* **Problem details**: Look through the data below for the line with "(539, 184) = (259, 301): purple", and transcribe it exactly together with each line after it up to and including the line with "(683, 97) = (678, 135): orange". Give nothing else.

* **Given information**:
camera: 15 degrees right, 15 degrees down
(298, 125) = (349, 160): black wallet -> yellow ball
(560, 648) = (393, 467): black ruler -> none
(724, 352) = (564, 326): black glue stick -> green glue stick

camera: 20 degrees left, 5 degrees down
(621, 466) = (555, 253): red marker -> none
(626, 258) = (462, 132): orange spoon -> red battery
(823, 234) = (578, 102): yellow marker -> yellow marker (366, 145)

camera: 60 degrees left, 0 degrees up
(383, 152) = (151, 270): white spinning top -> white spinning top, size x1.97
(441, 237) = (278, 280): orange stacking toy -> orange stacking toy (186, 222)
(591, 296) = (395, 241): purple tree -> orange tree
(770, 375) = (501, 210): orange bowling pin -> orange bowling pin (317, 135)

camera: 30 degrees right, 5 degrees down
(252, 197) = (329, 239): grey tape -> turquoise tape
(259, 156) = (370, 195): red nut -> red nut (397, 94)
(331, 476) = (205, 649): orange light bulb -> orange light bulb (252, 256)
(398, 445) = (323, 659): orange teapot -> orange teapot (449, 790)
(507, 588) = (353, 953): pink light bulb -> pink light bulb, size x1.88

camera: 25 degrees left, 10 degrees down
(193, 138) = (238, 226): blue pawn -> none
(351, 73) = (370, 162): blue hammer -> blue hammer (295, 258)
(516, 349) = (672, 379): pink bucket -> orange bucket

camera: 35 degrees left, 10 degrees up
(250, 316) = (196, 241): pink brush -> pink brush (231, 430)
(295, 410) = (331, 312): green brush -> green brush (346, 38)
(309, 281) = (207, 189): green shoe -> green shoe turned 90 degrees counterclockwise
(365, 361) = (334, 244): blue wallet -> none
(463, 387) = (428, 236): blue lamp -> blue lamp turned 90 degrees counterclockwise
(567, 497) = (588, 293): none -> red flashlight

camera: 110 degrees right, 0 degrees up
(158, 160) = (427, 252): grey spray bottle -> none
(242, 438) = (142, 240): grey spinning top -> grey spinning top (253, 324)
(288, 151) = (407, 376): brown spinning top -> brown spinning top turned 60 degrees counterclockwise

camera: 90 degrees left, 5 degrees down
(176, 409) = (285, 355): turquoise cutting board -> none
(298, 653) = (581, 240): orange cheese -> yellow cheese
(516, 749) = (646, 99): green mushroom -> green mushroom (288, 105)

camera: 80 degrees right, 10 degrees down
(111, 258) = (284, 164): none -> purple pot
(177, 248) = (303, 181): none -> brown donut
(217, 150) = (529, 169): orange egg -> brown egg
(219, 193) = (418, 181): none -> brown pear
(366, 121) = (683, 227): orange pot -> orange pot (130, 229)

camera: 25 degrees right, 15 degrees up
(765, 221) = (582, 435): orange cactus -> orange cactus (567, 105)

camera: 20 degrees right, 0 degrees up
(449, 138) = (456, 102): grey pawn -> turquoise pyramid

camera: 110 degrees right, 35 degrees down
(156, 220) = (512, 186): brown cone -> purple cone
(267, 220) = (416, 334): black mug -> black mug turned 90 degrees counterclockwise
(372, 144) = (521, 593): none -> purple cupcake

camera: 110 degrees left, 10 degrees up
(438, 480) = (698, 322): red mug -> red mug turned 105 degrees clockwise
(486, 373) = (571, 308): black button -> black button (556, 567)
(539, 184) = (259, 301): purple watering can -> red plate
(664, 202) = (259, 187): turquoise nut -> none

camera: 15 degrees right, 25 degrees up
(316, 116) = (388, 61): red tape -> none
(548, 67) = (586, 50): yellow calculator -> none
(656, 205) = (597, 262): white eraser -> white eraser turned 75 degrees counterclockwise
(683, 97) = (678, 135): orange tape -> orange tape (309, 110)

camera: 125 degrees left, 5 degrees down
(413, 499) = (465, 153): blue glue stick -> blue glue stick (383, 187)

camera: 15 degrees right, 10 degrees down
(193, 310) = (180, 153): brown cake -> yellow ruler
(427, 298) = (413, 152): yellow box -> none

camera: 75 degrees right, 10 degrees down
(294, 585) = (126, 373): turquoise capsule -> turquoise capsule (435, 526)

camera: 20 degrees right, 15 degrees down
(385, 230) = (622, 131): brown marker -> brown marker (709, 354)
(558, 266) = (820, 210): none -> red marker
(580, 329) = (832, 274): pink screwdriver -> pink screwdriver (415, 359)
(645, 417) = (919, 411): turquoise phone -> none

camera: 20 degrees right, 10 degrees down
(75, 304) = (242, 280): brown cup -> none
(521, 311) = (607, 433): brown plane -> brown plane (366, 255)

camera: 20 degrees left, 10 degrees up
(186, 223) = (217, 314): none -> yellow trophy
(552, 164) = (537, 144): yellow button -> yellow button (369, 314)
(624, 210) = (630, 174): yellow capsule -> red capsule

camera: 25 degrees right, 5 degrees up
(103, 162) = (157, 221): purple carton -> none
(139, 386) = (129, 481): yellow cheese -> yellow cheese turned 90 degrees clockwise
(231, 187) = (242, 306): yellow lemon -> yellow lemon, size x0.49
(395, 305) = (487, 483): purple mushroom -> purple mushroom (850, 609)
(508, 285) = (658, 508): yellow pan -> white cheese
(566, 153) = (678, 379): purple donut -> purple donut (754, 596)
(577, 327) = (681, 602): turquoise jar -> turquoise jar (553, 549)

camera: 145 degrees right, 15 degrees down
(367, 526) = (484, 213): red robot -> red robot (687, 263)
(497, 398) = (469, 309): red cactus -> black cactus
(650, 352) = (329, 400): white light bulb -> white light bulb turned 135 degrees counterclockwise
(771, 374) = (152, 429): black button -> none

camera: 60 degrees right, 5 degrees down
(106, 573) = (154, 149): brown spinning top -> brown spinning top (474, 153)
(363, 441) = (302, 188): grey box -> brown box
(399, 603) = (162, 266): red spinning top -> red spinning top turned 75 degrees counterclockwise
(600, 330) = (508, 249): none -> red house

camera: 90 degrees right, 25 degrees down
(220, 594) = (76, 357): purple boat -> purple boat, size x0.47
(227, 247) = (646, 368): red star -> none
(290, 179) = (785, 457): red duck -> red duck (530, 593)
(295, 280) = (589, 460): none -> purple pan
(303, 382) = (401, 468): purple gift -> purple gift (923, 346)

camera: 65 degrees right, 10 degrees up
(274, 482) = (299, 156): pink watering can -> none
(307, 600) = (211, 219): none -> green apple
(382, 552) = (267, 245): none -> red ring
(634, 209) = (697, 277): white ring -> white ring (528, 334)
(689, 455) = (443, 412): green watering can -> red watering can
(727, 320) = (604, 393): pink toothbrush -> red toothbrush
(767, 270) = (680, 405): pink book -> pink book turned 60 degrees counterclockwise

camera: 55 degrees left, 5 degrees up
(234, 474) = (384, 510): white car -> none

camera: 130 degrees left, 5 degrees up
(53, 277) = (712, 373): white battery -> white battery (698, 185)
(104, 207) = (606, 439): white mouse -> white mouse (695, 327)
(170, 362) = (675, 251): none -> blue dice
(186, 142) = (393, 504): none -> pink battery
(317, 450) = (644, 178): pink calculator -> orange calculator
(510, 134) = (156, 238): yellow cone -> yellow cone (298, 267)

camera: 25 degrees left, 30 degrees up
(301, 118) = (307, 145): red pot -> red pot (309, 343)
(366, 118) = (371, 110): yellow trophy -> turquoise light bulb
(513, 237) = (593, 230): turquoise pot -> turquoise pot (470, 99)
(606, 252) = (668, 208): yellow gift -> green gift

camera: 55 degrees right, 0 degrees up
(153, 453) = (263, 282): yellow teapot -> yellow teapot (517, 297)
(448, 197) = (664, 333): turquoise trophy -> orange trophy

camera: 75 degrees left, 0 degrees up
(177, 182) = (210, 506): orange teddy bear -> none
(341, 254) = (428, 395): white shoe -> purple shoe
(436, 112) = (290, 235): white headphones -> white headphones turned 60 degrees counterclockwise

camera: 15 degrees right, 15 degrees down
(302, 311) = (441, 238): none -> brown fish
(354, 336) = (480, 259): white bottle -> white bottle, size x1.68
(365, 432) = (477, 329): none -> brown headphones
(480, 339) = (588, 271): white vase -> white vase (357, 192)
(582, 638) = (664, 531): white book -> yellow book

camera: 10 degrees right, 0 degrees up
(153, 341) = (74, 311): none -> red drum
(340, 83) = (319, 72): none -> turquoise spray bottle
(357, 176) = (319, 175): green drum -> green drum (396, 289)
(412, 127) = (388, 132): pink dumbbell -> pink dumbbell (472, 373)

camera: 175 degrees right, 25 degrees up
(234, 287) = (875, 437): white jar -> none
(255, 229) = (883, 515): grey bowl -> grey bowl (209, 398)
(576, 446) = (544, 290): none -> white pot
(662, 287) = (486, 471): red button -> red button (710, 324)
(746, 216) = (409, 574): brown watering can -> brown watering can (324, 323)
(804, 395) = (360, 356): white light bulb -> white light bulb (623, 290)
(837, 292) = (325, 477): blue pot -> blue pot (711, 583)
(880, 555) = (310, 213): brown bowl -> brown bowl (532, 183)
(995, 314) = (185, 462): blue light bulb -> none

* **Completed exercise**:
(539, 184) = (259, 301): purple watering can -> red plate
(664, 202) = (259, 187): turquoise nut -> none

camera: 15 degrees right, 25 degrees up
(316, 116) = (388, 61): red tape -> none
(548, 67) = (586, 50): yellow calculator -> none
(656, 205) = (597, 262): white eraser -> white eraser turned 75 degrees counterclockwise
(683, 97) = (678, 135): orange tape -> orange tape (309, 110)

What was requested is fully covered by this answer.